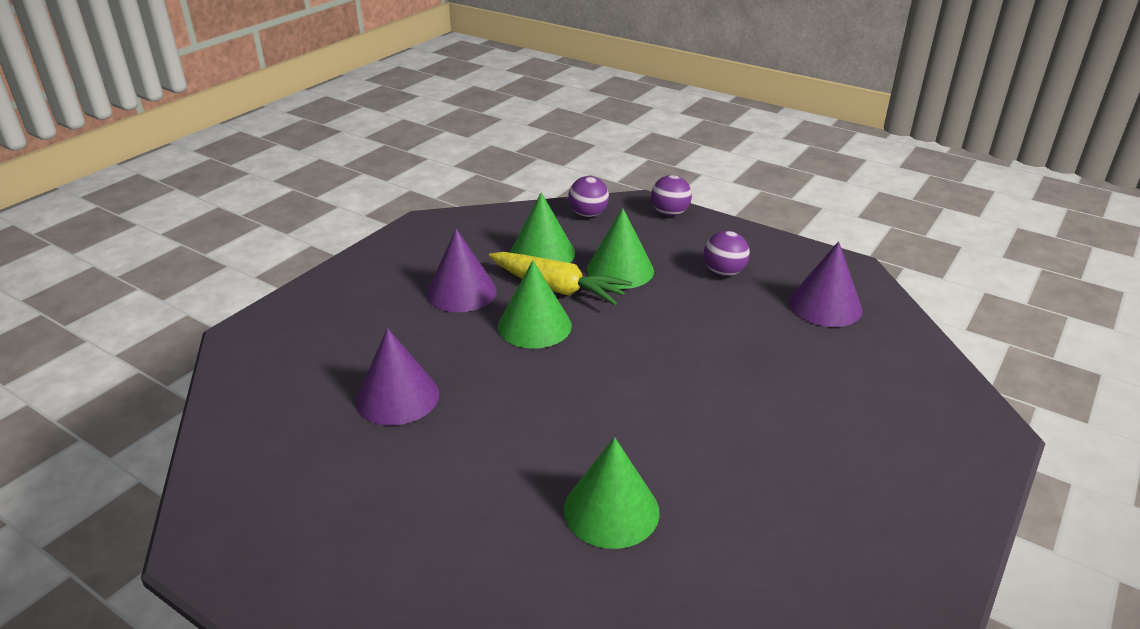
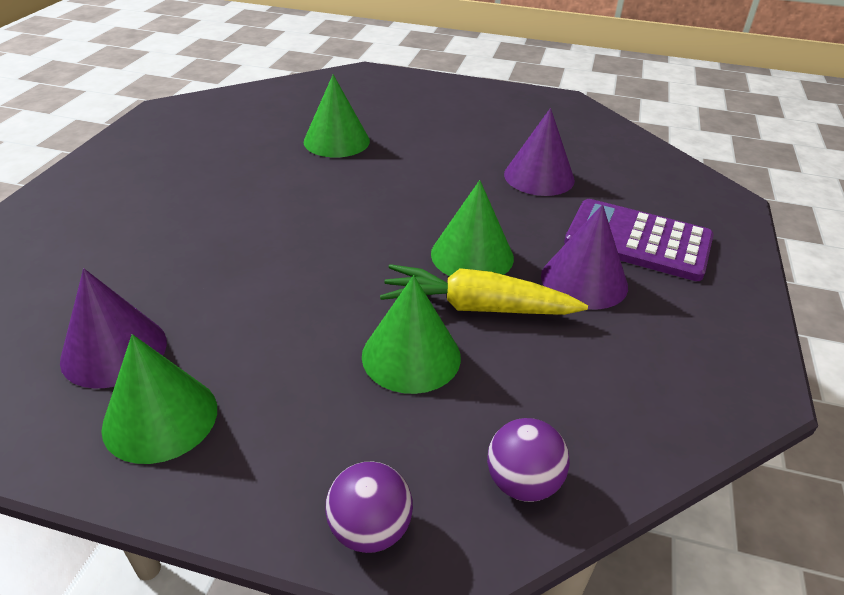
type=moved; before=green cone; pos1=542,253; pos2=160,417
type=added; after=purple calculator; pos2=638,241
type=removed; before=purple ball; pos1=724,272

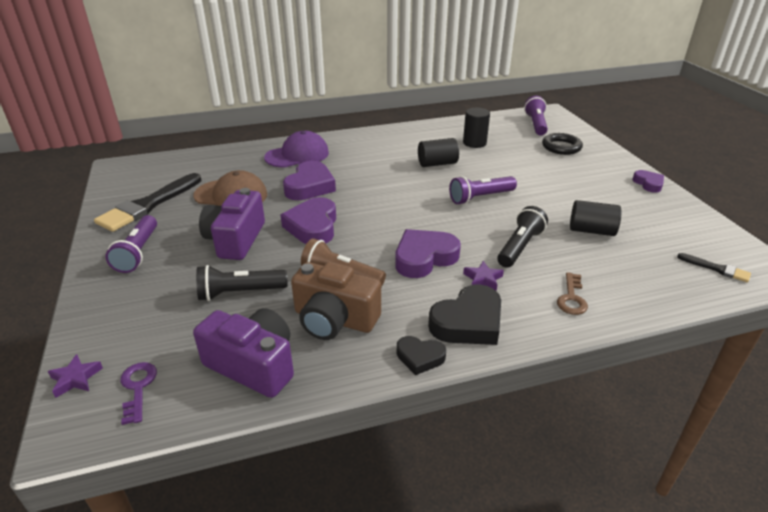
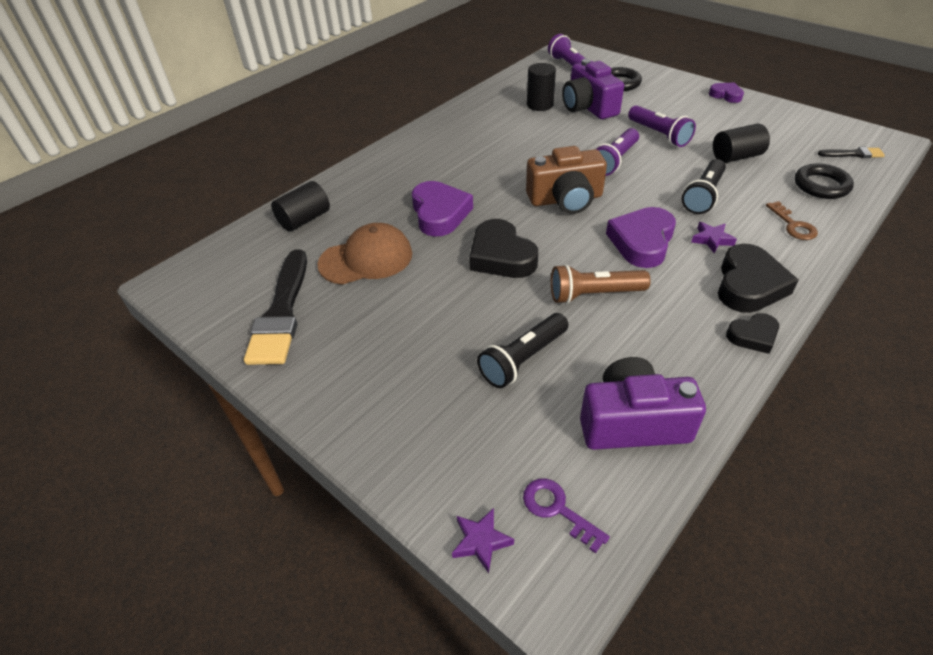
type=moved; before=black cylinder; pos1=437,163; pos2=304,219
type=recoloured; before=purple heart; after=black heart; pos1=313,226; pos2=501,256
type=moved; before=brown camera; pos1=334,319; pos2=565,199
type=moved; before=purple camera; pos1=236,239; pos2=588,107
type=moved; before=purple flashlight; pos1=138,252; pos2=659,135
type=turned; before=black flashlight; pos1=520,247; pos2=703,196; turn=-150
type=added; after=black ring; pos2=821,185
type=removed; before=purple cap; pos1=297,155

_DIRECTIONS_
Repeat every entry above word for word, and include no pictures.

_RESPONSE BELOW_
type=moved; before=green cone; pos1=542,253; pos2=160,417
type=added; after=purple calculator; pos2=638,241
type=removed; before=purple ball; pos1=724,272

type=moved; before=black cylinder; pos1=437,163; pos2=304,219
type=recoloured; before=purple heart; after=black heart; pos1=313,226; pos2=501,256
type=moved; before=brown camera; pos1=334,319; pos2=565,199
type=moved; before=purple camera; pos1=236,239; pos2=588,107
type=moved; before=purple flashlight; pos1=138,252; pos2=659,135
type=turned; before=black flashlight; pos1=520,247; pos2=703,196; turn=-150
type=added; after=black ring; pos2=821,185
type=removed; before=purple cap; pos1=297,155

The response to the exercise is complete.